**Task:** List each line in the material below that contains the string "kern".
%%
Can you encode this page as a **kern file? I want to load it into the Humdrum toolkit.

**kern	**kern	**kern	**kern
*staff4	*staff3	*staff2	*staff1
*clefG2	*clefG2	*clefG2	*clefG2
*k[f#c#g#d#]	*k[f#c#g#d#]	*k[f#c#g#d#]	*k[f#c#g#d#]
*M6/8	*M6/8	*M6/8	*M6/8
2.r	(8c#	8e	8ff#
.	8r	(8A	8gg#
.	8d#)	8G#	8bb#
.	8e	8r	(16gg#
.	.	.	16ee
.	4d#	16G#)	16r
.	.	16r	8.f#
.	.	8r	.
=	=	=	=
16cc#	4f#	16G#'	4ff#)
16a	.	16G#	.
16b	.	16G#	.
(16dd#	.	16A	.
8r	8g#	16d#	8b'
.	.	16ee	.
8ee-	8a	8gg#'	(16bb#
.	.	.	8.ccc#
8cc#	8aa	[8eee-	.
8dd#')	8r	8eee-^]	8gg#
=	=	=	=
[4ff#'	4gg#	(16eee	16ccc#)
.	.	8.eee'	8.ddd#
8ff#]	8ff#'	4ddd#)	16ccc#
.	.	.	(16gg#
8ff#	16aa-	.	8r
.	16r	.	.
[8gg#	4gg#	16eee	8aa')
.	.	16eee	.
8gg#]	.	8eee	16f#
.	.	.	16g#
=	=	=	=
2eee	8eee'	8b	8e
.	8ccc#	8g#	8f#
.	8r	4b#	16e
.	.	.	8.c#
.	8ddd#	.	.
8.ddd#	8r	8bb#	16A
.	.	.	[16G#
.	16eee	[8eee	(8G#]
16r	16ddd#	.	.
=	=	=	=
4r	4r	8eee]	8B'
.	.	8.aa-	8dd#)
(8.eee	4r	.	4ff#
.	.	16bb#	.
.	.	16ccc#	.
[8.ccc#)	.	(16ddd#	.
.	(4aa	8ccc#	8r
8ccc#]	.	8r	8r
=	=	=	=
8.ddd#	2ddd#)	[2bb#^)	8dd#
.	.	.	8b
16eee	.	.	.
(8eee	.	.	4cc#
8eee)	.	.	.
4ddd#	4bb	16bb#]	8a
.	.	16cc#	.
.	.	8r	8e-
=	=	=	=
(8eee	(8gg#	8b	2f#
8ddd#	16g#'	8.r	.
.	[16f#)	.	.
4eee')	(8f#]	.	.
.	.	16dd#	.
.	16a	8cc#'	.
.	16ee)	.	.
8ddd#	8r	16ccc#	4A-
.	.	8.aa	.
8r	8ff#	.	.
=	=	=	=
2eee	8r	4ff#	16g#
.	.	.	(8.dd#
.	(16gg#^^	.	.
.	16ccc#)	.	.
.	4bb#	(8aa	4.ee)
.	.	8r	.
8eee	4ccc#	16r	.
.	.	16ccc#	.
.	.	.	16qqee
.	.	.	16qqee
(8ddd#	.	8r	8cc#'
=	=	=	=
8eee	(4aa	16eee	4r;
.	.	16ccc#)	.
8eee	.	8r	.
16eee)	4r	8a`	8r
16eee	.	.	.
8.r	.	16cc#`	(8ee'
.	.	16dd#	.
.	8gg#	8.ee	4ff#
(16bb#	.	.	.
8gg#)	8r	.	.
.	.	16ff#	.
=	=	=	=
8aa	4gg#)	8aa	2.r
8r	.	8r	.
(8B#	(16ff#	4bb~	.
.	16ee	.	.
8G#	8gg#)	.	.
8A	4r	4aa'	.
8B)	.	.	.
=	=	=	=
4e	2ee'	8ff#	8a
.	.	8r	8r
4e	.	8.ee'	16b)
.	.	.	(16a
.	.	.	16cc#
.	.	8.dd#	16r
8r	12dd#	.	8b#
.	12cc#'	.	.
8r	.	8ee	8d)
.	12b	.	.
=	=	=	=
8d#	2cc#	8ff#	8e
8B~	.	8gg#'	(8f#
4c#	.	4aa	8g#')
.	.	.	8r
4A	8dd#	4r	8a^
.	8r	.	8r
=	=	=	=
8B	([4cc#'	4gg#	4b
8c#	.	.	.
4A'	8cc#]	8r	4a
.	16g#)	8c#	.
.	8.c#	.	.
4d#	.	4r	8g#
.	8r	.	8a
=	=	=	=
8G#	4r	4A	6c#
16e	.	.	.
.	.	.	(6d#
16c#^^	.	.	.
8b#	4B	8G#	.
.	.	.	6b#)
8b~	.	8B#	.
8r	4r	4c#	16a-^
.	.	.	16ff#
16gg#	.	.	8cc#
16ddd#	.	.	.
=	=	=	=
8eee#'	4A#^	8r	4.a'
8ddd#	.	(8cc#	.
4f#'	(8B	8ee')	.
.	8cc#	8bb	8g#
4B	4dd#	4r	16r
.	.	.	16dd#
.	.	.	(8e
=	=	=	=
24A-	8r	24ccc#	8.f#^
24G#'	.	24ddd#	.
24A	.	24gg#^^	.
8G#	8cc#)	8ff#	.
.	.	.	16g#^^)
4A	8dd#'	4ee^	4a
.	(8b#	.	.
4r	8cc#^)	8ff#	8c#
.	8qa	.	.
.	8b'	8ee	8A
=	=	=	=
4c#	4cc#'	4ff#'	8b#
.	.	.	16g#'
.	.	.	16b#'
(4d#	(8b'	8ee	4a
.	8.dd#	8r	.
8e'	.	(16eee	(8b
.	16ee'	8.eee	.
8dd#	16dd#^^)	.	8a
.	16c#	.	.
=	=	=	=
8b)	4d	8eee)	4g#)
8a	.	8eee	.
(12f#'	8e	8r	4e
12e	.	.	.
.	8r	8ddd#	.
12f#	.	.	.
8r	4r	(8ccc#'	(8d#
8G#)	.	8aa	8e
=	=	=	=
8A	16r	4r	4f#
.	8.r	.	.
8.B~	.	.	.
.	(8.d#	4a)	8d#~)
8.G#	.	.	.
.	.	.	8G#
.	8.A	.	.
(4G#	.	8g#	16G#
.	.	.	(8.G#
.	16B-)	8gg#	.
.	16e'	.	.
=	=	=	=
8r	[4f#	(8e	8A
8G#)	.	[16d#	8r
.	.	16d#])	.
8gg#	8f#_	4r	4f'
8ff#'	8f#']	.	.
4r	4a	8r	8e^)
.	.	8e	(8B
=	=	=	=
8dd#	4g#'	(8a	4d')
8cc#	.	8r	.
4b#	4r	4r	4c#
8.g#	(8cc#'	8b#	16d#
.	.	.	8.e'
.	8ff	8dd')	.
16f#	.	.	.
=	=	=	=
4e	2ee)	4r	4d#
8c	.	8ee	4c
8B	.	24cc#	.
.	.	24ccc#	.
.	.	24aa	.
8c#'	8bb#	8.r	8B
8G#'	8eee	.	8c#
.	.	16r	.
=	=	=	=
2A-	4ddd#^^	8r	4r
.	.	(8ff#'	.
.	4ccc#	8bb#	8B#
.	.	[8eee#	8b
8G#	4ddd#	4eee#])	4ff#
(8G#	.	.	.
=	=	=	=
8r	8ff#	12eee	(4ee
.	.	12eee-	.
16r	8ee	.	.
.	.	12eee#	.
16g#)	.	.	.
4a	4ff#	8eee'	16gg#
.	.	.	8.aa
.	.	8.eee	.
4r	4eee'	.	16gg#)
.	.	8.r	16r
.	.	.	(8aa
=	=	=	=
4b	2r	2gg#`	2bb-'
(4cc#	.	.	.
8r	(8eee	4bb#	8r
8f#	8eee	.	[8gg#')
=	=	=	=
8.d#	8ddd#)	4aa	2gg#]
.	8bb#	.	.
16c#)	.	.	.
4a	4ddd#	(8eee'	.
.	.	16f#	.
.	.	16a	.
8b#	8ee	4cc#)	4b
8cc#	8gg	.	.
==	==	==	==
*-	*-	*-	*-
%%
**Correct result:**
Can you encode this page as a **kern file? I want to load it into the Humdrum toolkit.
**kern	**kern	**kern	**kern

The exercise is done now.